PROMPT> The answer must be only the lines below from the one holding "none -> turquoise jar [247,100,345,210]" down to the one holding "blue star [319,83,400,156]", ends included, printed exactly; please omit all pictures.

(DATASET ENTRIES begins)

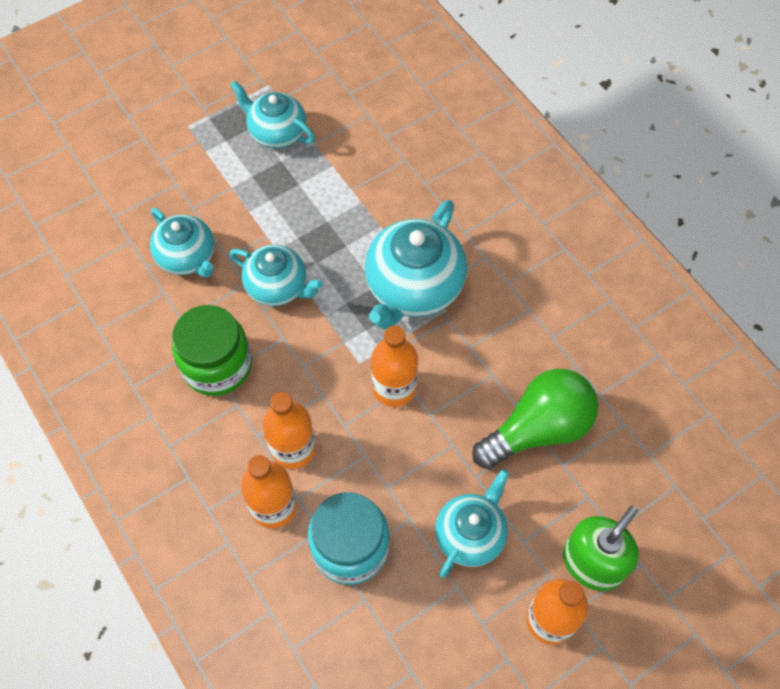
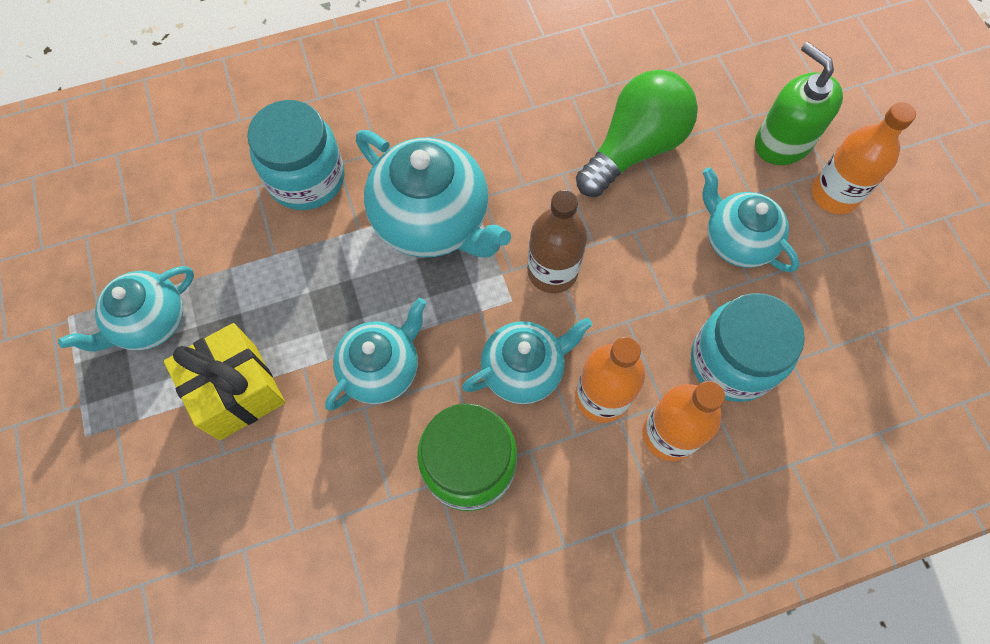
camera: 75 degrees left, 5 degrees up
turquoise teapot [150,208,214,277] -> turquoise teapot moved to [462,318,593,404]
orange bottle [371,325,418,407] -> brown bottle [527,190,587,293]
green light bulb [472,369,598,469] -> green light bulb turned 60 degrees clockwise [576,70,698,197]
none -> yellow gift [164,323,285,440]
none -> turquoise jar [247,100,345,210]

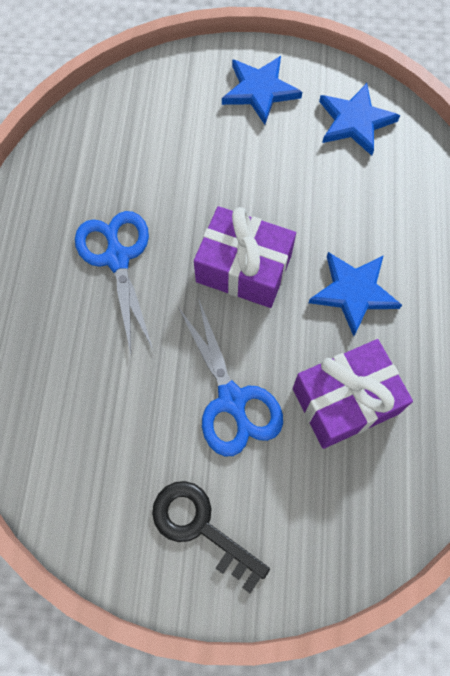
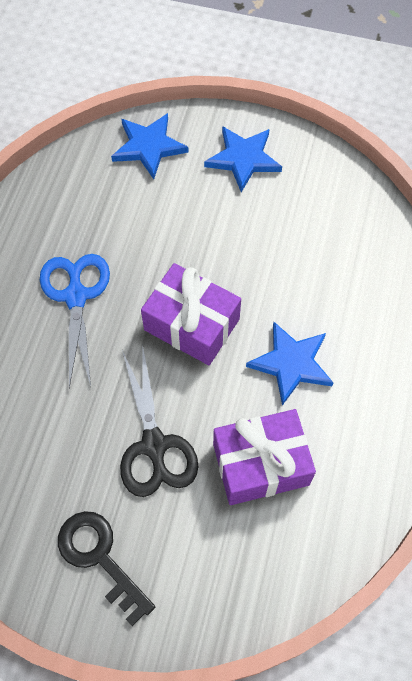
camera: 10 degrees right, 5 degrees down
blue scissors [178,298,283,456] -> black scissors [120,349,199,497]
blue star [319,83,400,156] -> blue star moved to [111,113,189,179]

(DATASET ENTRIES ends)
(DATASET ENTRIES begins)

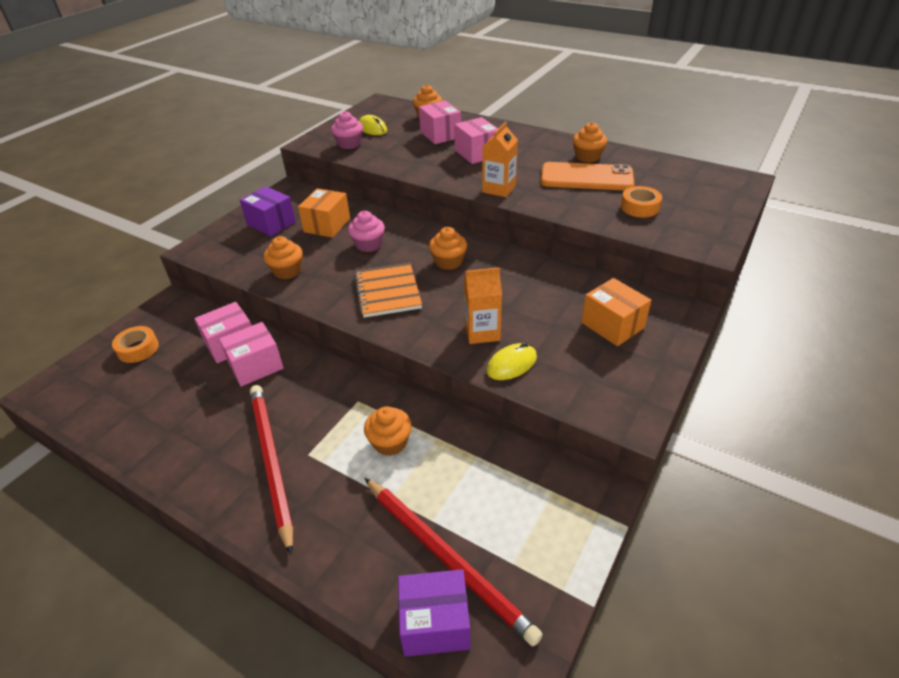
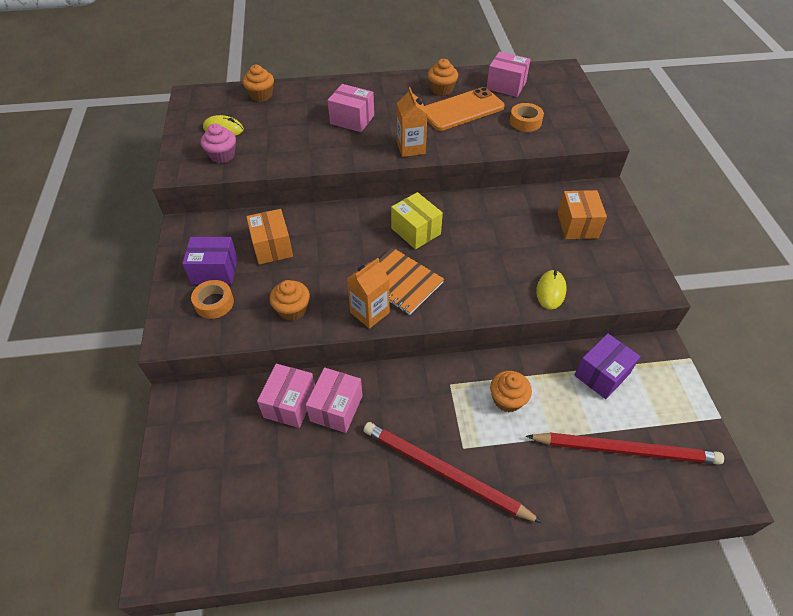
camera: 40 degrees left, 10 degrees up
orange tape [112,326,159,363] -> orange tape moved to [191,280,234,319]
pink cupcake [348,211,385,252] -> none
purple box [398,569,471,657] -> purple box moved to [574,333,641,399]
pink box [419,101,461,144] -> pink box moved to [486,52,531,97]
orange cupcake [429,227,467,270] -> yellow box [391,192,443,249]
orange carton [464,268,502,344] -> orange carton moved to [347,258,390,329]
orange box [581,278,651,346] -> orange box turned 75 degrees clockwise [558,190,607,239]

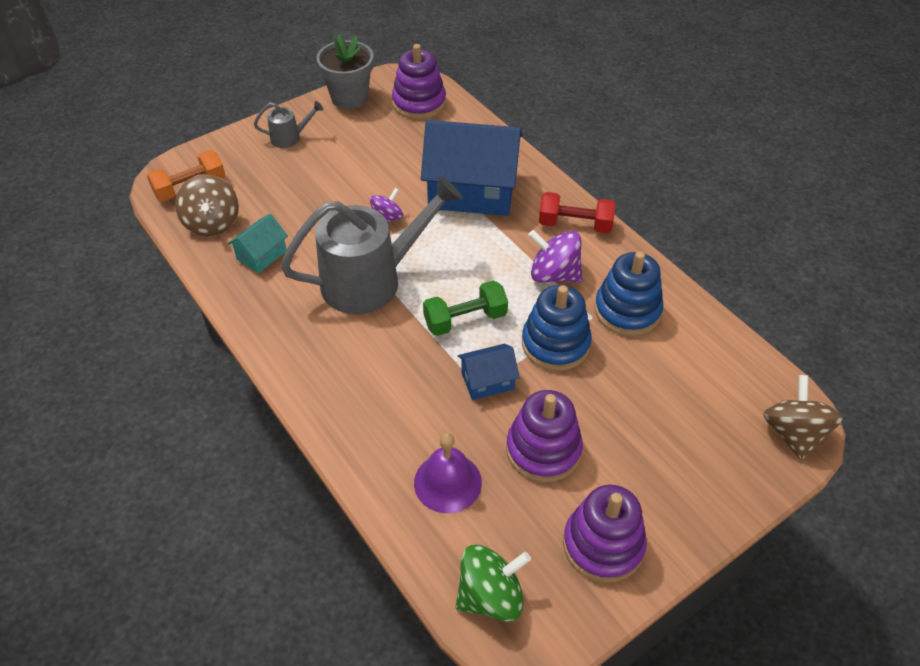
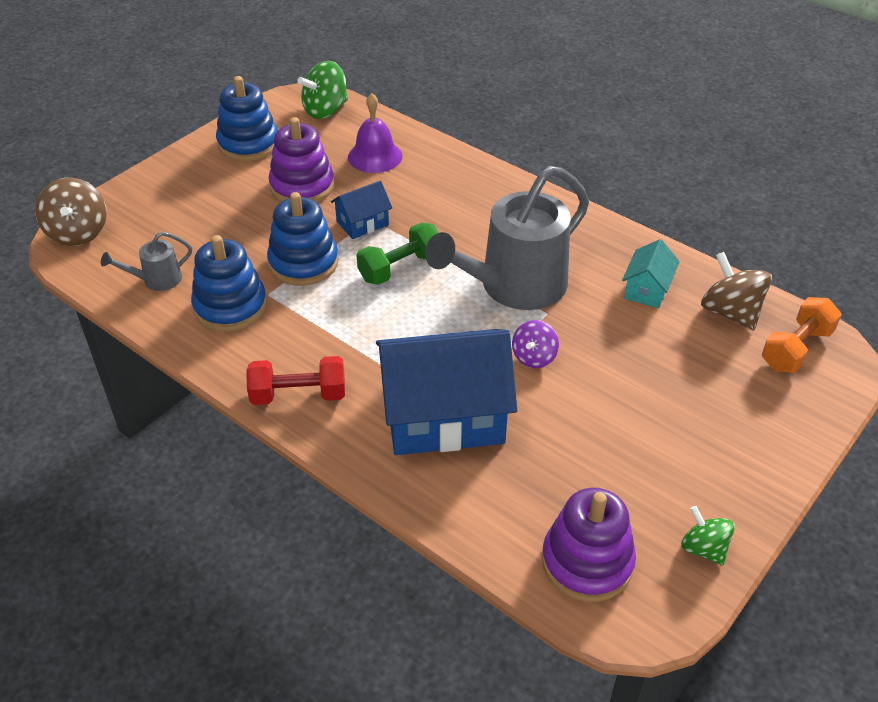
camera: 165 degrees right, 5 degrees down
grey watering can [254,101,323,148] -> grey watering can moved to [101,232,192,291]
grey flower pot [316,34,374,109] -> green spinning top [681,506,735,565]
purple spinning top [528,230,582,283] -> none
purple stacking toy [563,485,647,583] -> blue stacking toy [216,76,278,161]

(DATASET ENTRIES ends)

EXERCISE SOLUTION>
none -> turquoise jar [247,100,345,210]

camera: 10 degrees right, 5 degrees down
blue scissors [178,298,283,456] -> black scissors [120,349,199,497]
blue star [319,83,400,156] -> blue star moved to [111,113,189,179]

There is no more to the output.